_Work to complete_
Reproduce the rows below word for word, starting with the first line and ending after the line that contains "(B) (797, 563)".

_Given entries_
▽

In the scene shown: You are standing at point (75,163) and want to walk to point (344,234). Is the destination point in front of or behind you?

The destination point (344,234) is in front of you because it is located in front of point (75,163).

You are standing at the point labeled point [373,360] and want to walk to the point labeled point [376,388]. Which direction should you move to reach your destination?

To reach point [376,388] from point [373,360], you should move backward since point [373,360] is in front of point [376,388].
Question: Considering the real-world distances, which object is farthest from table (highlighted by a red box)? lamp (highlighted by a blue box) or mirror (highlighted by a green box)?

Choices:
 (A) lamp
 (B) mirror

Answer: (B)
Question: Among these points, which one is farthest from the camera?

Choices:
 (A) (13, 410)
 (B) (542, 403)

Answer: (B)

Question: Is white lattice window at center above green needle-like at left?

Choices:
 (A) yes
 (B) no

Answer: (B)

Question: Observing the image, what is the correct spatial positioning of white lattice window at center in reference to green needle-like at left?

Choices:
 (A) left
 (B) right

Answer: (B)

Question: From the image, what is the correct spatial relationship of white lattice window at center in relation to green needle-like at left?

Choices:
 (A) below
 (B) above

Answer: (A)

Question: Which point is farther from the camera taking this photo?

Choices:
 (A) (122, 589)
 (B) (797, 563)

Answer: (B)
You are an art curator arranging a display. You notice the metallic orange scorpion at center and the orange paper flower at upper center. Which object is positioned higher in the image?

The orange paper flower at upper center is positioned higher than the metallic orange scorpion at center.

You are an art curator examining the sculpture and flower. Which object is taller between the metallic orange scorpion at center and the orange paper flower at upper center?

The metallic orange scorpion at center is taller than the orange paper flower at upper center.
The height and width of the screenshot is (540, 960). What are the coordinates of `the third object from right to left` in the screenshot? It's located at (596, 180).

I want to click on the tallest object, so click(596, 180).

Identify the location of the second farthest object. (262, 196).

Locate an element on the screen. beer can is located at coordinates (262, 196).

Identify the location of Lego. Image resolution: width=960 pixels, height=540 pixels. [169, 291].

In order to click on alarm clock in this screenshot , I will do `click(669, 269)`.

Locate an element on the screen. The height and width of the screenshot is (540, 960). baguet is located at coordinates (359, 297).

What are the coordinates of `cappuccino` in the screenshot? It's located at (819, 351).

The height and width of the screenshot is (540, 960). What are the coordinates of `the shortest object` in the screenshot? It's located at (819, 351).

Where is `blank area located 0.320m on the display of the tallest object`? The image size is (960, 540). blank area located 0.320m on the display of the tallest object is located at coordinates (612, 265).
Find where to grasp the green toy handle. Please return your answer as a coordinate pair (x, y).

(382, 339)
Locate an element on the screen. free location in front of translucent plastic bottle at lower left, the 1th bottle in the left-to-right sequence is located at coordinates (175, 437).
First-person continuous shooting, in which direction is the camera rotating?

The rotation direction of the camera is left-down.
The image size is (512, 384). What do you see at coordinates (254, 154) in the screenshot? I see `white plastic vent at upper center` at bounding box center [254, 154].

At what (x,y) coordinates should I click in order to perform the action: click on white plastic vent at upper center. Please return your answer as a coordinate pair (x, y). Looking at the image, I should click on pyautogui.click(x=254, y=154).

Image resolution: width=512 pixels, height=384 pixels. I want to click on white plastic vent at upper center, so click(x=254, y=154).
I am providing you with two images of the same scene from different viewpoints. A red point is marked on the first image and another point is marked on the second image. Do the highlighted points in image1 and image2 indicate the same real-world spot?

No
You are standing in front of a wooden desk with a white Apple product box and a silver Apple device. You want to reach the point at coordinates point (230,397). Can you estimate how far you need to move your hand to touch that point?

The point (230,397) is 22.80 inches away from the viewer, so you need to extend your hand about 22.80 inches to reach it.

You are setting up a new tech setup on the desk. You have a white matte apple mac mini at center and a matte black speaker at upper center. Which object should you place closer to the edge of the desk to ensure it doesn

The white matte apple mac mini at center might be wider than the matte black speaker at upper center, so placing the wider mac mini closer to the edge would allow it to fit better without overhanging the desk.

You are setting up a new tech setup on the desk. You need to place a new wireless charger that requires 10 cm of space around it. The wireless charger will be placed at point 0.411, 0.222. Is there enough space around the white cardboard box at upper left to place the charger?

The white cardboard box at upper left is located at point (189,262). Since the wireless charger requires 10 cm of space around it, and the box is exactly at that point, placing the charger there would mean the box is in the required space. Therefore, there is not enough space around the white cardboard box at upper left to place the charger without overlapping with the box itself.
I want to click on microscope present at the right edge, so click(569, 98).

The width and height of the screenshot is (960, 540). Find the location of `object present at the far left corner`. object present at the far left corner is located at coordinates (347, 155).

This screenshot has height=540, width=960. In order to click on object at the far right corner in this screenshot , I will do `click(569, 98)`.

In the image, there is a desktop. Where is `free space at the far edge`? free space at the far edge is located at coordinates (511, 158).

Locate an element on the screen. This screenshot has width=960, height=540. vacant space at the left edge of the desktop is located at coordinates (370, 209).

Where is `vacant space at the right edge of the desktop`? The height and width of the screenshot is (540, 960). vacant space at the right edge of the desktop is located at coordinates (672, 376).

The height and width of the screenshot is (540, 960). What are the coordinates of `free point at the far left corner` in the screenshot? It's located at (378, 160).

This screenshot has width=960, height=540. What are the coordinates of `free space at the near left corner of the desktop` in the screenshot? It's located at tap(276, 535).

△

_Answer to this task_
In the scene shown: You are standing at point (75,163) and want to walk to point (344,234). Is the destination point in front of or behind you?

The destination point (344,234) is in front of you because it is located in front of point (75,163).

You are standing at the point labeled point [373,360] and want to walk to the point labeled point [376,388]. Which direction should you move to reach your destination?

To reach point [376,388] from point [373,360], you should move backward since point [373,360] is in front of point [376,388].
Question: Considering the real-world distances, which object is farthest from table (highlighted by a red box)? lamp (highlighted by a blue box) or mirror (highlighted by a green box)?

Choices:
 (A) lamp
 (B) mirror

Answer: (B)
Question: Among these points, which one is farthest from the camera?

Choices:
 (A) (13, 410)
 (B) (542, 403)

Answer: (B)

Question: Is white lattice window at center above green needle-like at left?

Choices:
 (A) yes
 (B) no

Answer: (B)

Question: Observing the image, what is the correct spatial positioning of white lattice window at center in reference to green needle-like at left?

Choices:
 (A) left
 (B) right

Answer: (B)

Question: From the image, what is the correct spatial relationship of white lattice window at center in relation to green needle-like at left?

Choices:
 (A) below
 (B) above

Answer: (A)

Question: Which point is farther from the camera taking this photo?

Choices:
 (A) (122, 589)
 (B) (797, 563)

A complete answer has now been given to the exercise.